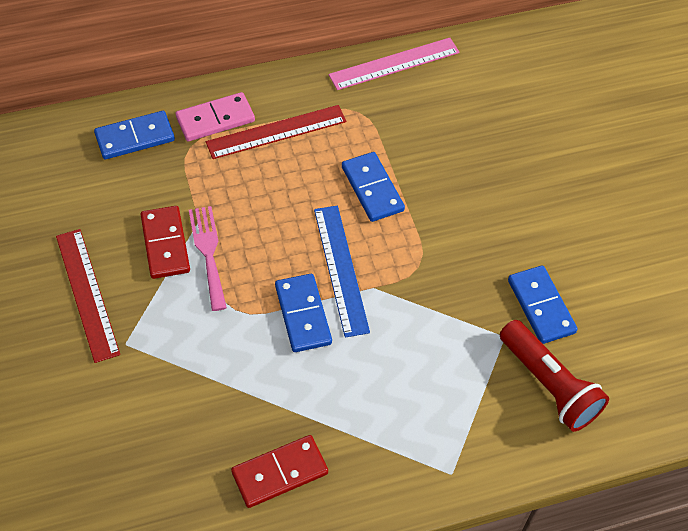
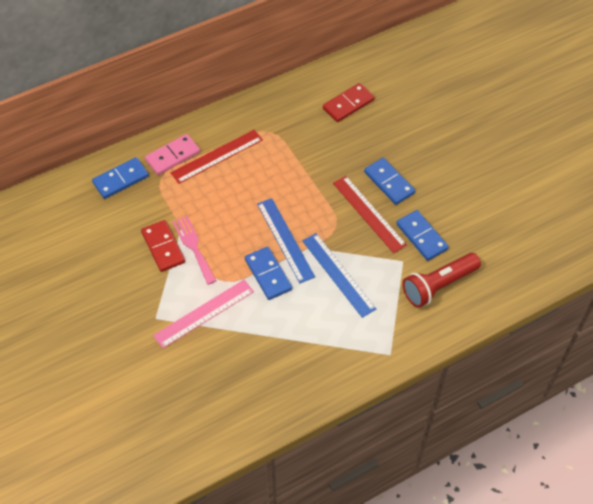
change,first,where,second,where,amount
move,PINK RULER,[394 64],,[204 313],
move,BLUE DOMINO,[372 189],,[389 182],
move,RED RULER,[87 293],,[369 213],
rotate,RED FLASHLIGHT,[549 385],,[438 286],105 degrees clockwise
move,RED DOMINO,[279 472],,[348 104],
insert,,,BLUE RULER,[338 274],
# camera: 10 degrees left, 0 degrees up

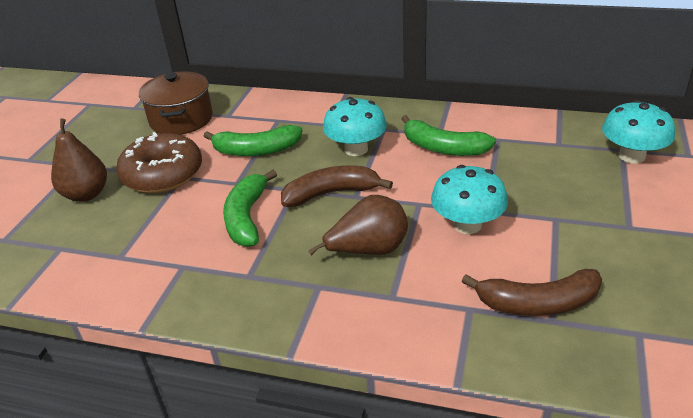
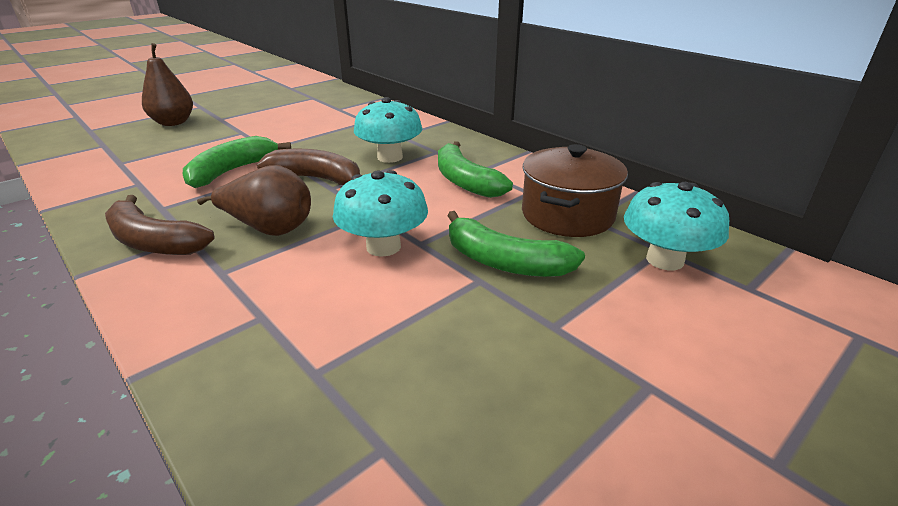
change,first,where,second,where,amount
move,BROWN POT,[181 119],,[567 215],
move,GREEN BANANA,[256 150],,[504 262],
delete,BROWN DONUT,[162 174],,,
move,BROWN BANANA,[538 303],,[154 242],
# camera: 30 degrees right, 5 degrees down

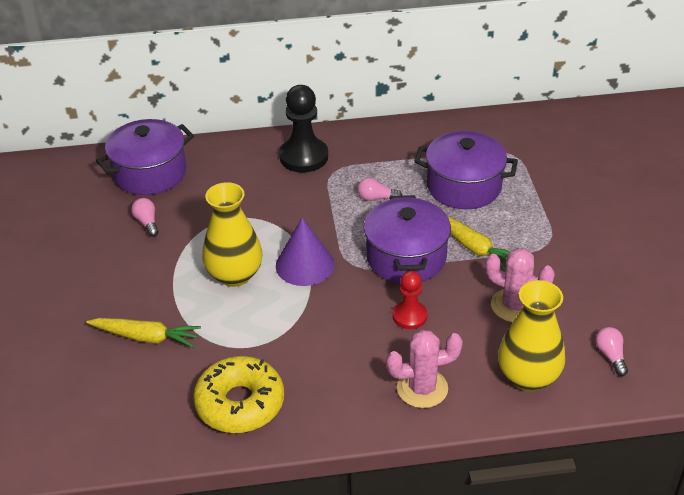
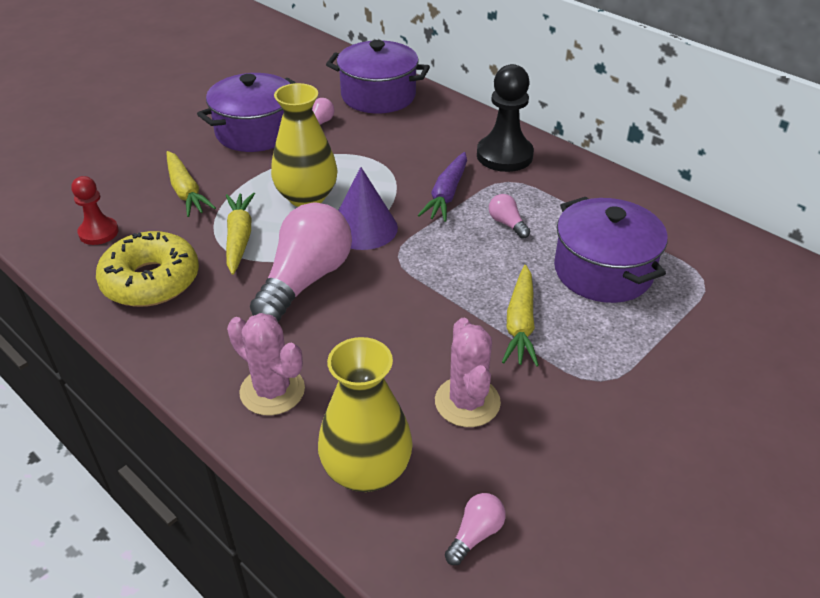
change,first,where,second,where,amount
move,PURPLE POT,[406 257],,[255 132],
move,RED PAWN,[409 316],,[98 232],
insert,,,PURPLE CARROT,[446 194],
insert,,,YELLOW CARROT,[239 238],
insert,,,PINK LIGHT BULB,[306 280],
# camera: 50 degrees right, 0 degrees up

------------

• [Assigned task]: The records above need to be restated word for word, with the pictures left out.

• [Output of the exercise]:
change,first,where,second,where,amount
move,PINK RULER,[394 64],,[204 313],
move,BLUE DOMINO,[372 189],,[389 182],
move,RED RULER,[87 293],,[369 213],
rotate,RED FLASHLIGHT,[549 385],,[438 286],105 degrees clockwise
move,RED DOMINO,[279 472],,[348 104],
insert,,,BLUE RULER,[338 274],
# camera: 10 degrees left, 0 degrees up

change,first,where,second,where,amount
move,BROWN POT,[181 119],,[567 215],
move,GREEN BANANA,[256 150],,[504 262],
delete,BROWN DONUT,[162 174],,,
move,BROWN BANANA,[538 303],,[154 242],
# camera: 30 degrees right, 5 degrees down

change,first,where,second,where,amount
move,PURPLE POT,[406 257],,[255 132],
move,RED PAWN,[409 316],,[98 232],
insert,,,PURPLE CARROT,[446 194],
insert,,,YELLOW CARROT,[239 238],
insert,,,PINK LIGHT BULB,[306 280],
# camera: 50 degrees right, 0 degrees up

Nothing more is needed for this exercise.